_Study material_:
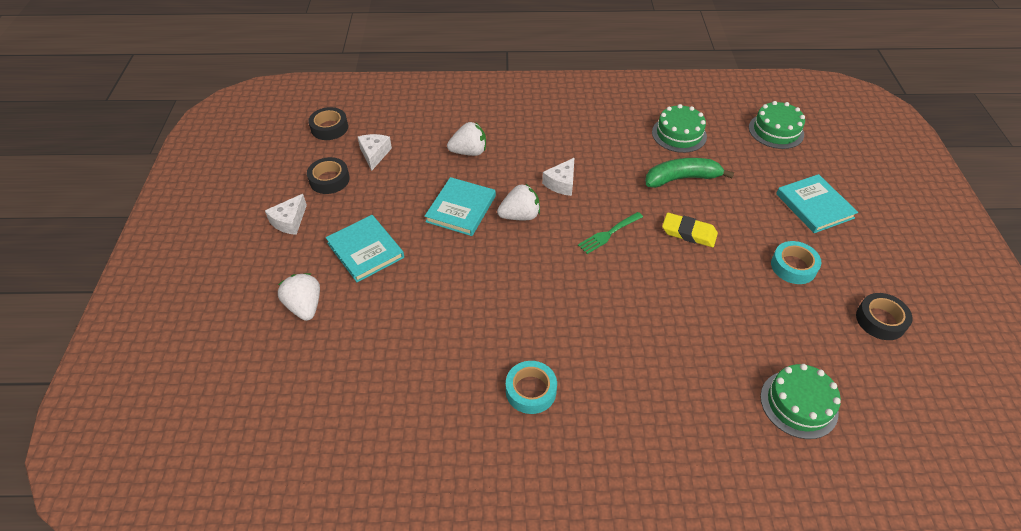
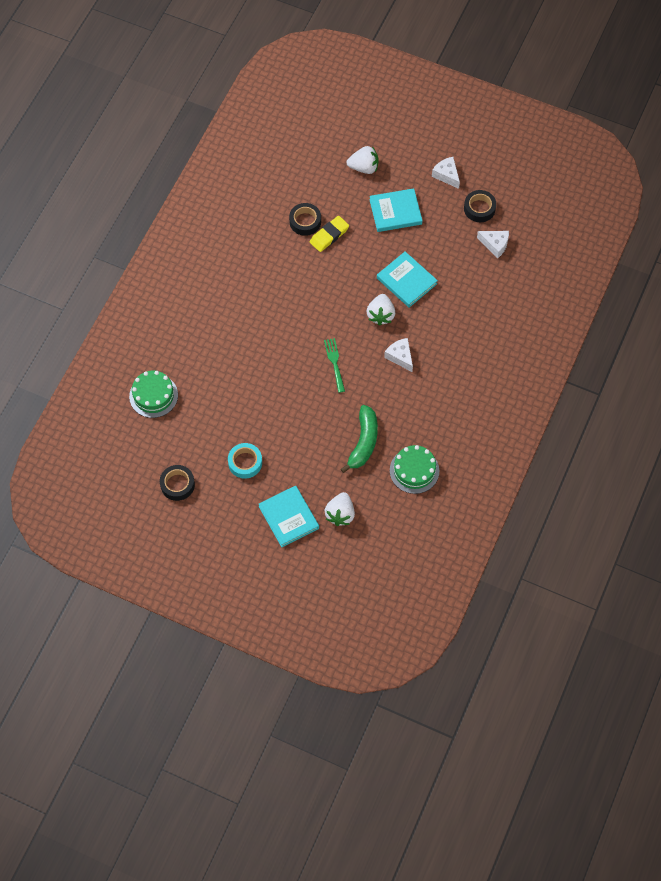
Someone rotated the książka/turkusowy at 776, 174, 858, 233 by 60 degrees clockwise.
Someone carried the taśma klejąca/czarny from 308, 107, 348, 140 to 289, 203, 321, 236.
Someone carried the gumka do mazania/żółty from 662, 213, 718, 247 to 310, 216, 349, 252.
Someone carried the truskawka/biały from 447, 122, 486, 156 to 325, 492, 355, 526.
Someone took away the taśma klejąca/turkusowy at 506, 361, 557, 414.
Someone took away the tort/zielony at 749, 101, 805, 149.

_Your objective_:
Write out each line above with the word "klejąca".

_Answer to this task_:
Someone carried the taśma klejąca/czarny from 308, 107, 348, 140 to 289, 203, 321, 236.
Someone took away the taśma klejąca/turkusowy at 506, 361, 557, 414.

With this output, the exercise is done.